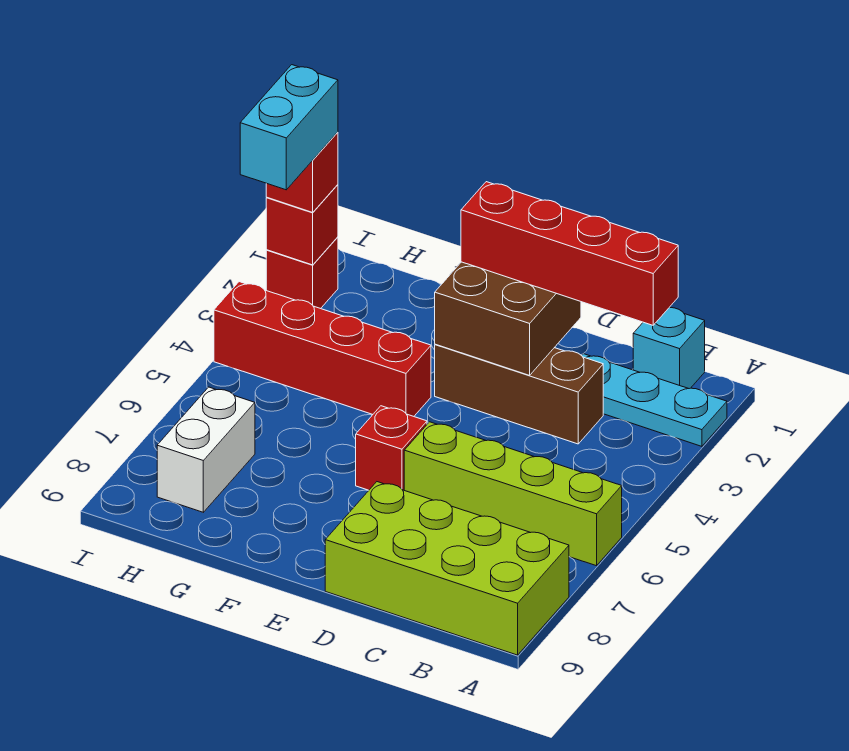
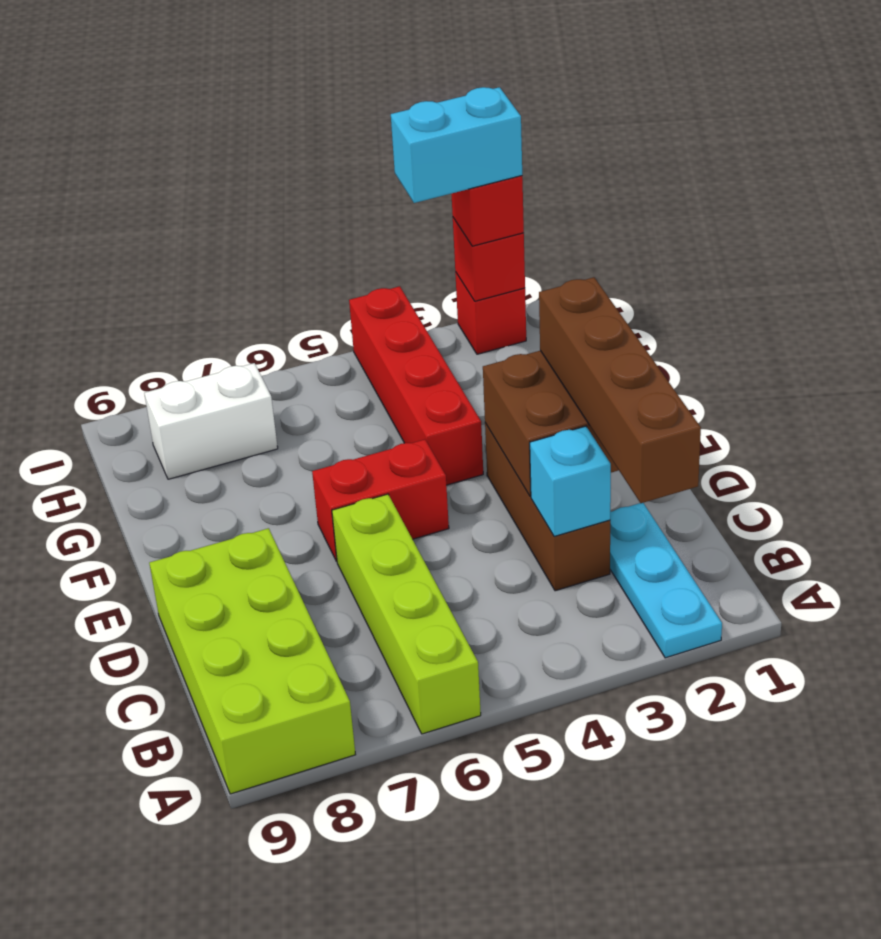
cyan brick B1 level 1 -> cyan brick C3 level 2
red brick B2:E2 level 3 -> brown brick B2:E2 level 3
red brick E6 level 1 -> red brick E5:E6 level 1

--------------------

» PROBLEM TO SOLVE
In the listing above, the lines from the one containing "red brick B2:E2" through the last line are to be returned exactly.

» RESPONSE TO THE TASK
red brick B2:E2 level 3 -> brown brick B2:E2 level 3
red brick E6 level 1 -> red brick E5:E6 level 1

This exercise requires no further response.